Job item | Repeat exactly the lines of the records below, starting at the line containing "building: none -> [120,283,195,353]" and ending at the line containing "building: [334,308,375,358] ->". Leave the pictures out.

(Object tracking data)
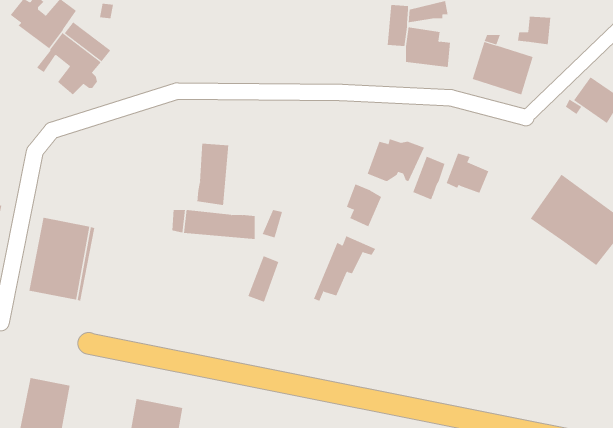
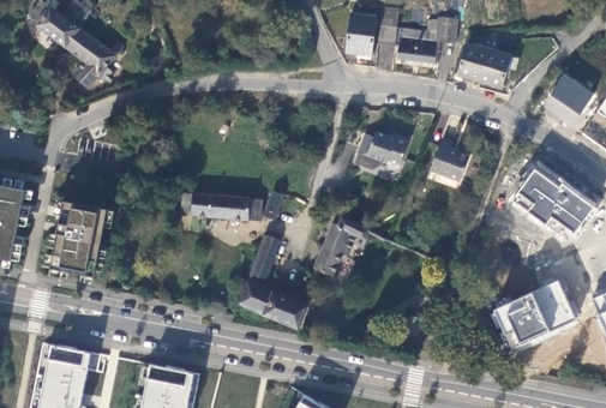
building: none -> [342,12,376,61]
building: [517,16,551,45] -> [425,17,456,43]
building: [197,143,229,206] -> none
building: [412,156,445,200] -> none
building: [346,184,382,227] -> none
building: none -> [238,281,306,326]
building: none -> [493,283,576,354]

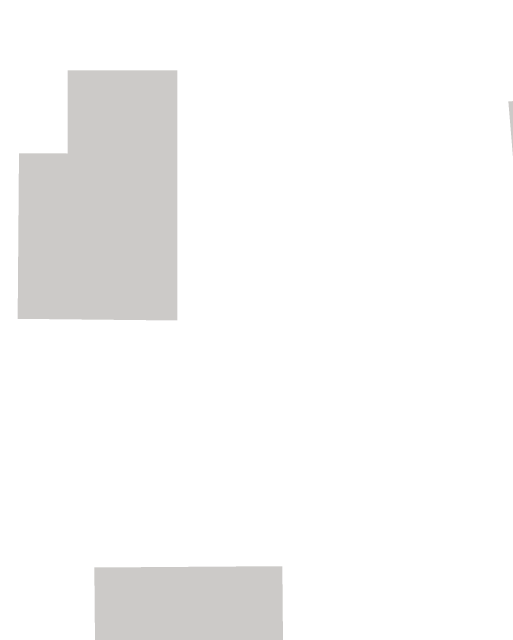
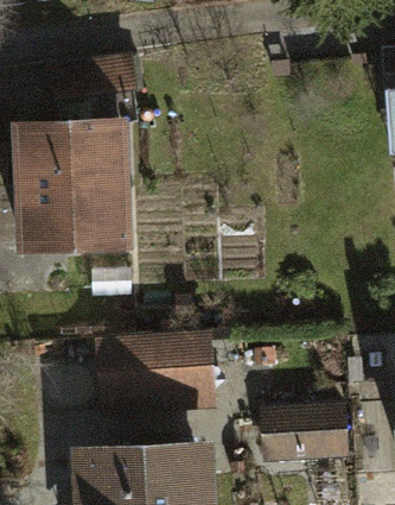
building: none -> [90,326,216,416]
building: none -> [265,400,353,460]

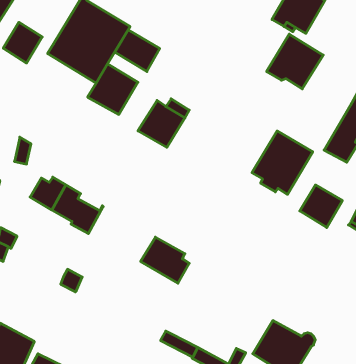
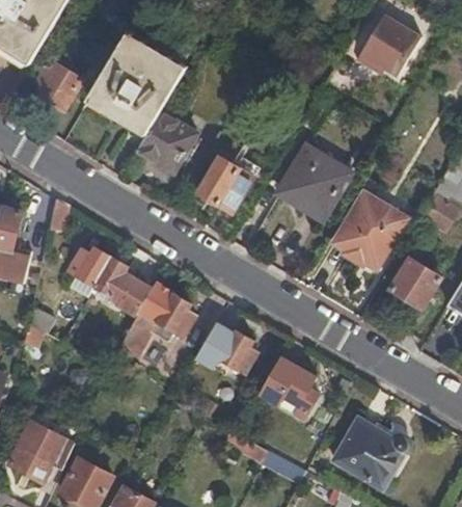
building: [115,30,160,72] -> none
building: [267,34,323,89] -> [279,149,347,214]
building: none -> [120,283,195,353]
building: none -> [259,356,319,421]

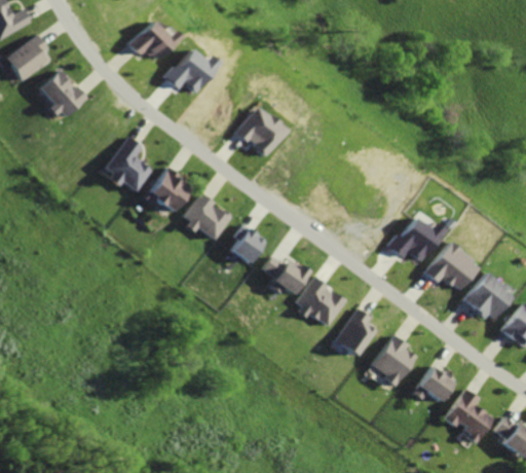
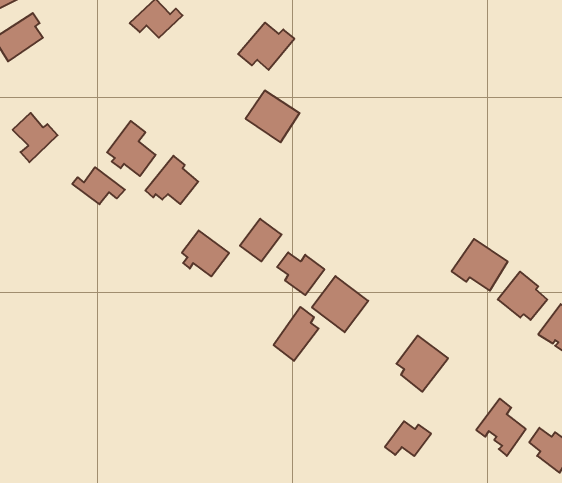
building: [162,50,214,94] -> [238,23,294,70]
building: [48,72,89,117] -> [13,113,58,162]
building: none -> [72,167,125,204]
building: [190,193,233,235] -> [182,230,229,276]
building: [388,217,440,262] -> none
building: [334,308,375,358] -> [274,307,319,361]
building: [412,369,454,401] -> [385,421,431,456]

Response area |
building: none -> [120,283,195,353]
building: none -> [259,356,319,421]

building: [162,50,214,94] -> [238,23,294,70]
building: [48,72,89,117] -> [13,113,58,162]
building: none -> [72,167,125,204]
building: [190,193,233,235] -> [182,230,229,276]
building: [388,217,440,262] -> none
building: [334,308,375,358] -> [274,307,319,361]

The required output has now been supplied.